"""

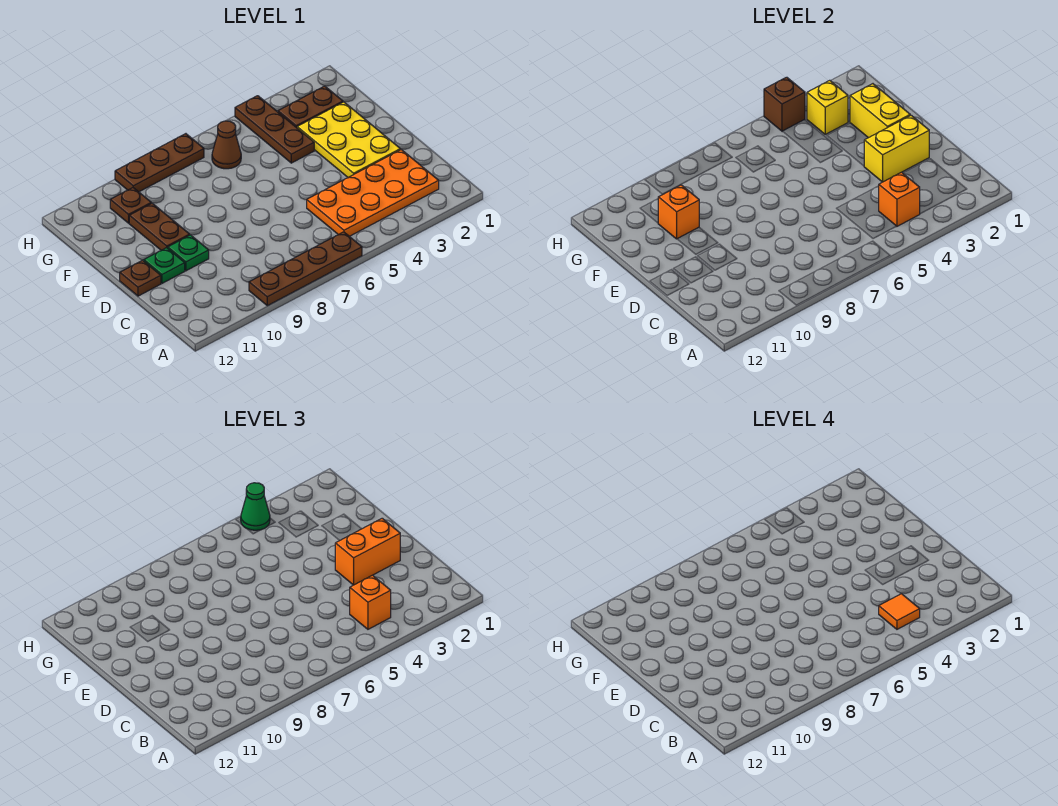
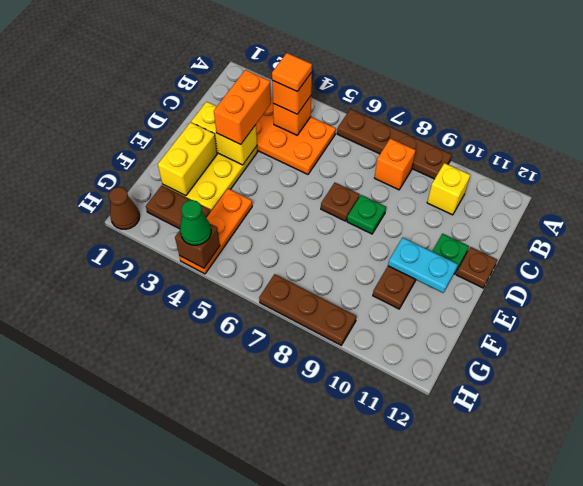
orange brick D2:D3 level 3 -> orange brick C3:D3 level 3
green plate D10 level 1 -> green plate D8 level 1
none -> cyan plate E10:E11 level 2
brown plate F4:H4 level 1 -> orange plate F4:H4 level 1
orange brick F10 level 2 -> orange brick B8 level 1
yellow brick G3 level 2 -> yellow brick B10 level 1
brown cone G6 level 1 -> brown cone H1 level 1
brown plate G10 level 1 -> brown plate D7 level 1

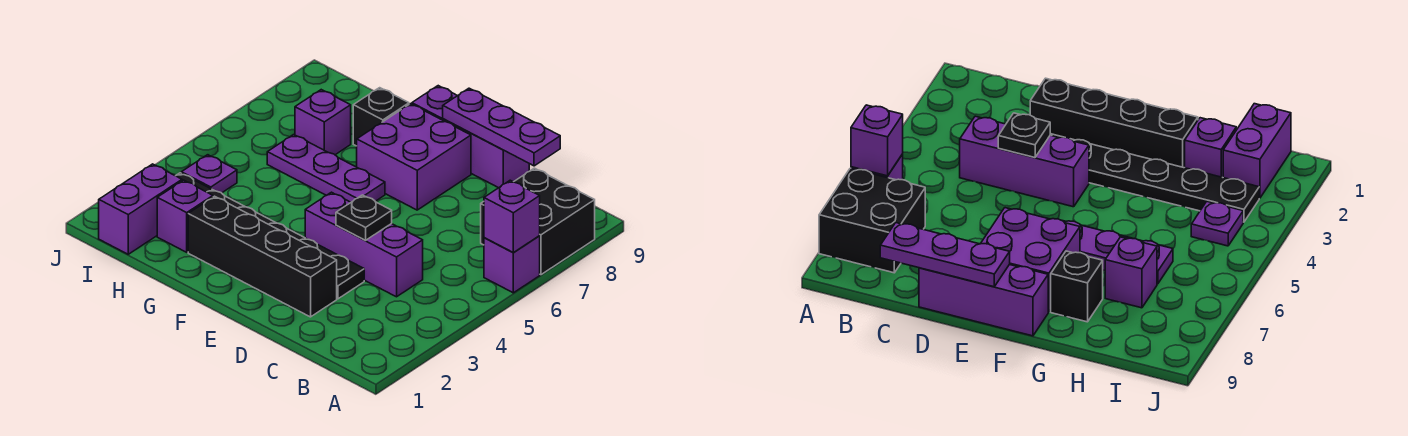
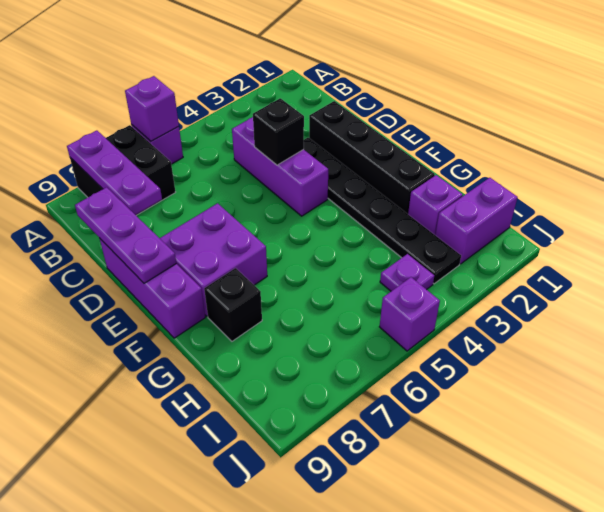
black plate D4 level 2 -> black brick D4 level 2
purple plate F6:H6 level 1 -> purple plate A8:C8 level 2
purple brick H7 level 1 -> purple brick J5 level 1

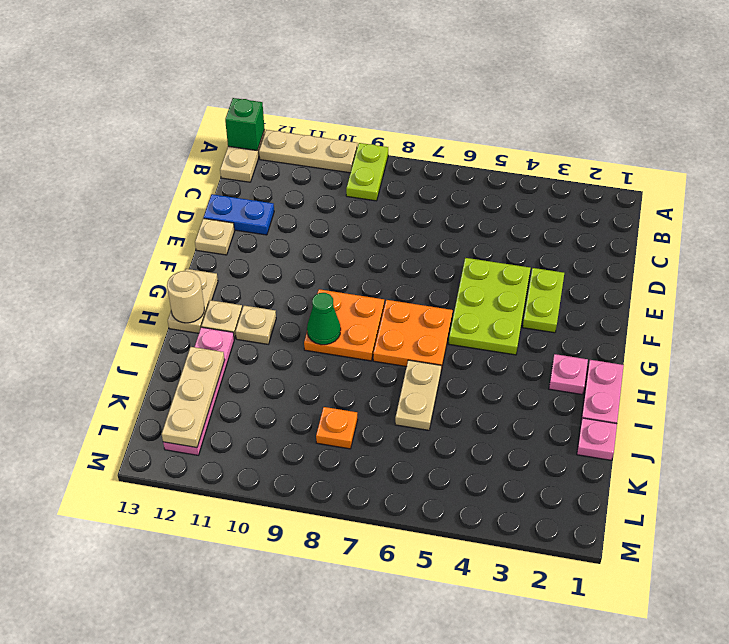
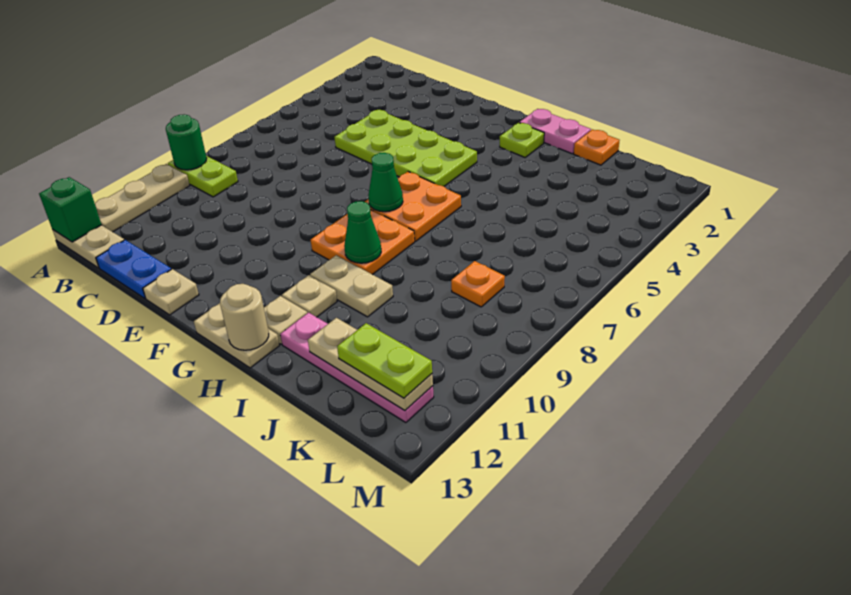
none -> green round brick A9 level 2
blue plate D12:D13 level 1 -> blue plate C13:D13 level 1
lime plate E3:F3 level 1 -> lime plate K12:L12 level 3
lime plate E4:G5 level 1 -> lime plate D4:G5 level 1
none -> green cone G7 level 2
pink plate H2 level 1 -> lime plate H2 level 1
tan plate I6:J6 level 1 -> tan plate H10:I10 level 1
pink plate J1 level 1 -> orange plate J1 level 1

"""
"""

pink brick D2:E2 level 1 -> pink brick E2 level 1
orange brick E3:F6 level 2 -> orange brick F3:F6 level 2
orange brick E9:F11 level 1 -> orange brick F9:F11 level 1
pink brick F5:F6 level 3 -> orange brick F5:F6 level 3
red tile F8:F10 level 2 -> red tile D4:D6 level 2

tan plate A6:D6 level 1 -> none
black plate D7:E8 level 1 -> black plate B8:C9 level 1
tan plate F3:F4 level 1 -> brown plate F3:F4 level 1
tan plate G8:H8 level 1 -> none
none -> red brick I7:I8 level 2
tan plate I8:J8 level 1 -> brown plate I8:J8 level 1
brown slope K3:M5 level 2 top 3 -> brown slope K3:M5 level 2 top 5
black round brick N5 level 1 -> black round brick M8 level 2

"""

▸ Try it
For this exercise, please output exactly the lines above starting at the line with "pink brick F5:F6" and ending at the line with "black round brick N5", ends included.

▸ Problem solution
pink brick F5:F6 level 3 -> orange brick F5:F6 level 3
red tile F8:F10 level 2 -> red tile D4:D6 level 2

tan plate A6:D6 level 1 -> none
black plate D7:E8 level 1 -> black plate B8:C9 level 1
tan plate F3:F4 level 1 -> brown plate F3:F4 level 1
tan plate G8:H8 level 1 -> none
none -> red brick I7:I8 level 2
tan plate I8:J8 level 1 -> brown plate I8:J8 level 1
brown slope K3:M5 level 2 top 3 -> brown slope K3:M5 level 2 top 5
black round brick N5 level 1 -> black round brick M8 level 2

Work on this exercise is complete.